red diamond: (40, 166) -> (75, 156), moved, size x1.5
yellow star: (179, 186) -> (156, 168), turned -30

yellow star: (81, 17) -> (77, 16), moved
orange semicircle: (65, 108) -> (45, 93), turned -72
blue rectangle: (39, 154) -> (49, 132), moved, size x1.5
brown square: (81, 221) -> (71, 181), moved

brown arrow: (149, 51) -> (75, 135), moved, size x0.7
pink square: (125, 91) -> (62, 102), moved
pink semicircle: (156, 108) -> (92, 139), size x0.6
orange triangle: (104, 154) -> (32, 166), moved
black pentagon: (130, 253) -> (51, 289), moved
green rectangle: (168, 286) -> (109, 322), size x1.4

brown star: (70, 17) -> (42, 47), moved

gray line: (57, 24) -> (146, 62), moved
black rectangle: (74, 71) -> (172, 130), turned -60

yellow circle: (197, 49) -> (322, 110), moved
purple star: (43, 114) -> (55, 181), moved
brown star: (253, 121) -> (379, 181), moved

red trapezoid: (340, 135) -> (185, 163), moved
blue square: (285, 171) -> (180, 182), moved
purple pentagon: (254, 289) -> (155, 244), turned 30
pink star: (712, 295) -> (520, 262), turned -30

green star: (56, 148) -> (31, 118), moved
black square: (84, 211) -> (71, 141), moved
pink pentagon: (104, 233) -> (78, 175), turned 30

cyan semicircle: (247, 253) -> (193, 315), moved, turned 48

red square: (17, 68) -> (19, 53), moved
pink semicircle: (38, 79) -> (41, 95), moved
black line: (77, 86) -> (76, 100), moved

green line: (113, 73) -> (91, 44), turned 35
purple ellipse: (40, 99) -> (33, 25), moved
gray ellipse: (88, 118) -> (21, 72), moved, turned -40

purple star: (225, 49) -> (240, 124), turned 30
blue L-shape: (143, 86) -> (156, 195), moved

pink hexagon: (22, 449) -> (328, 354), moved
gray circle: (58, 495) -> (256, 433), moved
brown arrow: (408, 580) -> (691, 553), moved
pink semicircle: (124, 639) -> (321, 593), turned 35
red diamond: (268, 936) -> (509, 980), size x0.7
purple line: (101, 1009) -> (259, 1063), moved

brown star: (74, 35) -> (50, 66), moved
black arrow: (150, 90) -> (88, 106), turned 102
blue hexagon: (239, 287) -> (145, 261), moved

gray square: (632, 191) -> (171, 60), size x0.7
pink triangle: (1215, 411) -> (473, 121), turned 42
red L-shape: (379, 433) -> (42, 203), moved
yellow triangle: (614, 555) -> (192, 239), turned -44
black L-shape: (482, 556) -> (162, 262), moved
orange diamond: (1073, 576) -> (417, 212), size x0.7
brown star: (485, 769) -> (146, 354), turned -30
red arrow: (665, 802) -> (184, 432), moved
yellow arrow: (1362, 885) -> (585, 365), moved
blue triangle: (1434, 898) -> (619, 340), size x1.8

------

**Goal of the exercise**
If "star" is in a line of the listing above, count that line; give the final number and nothing more.

**Task answer**
10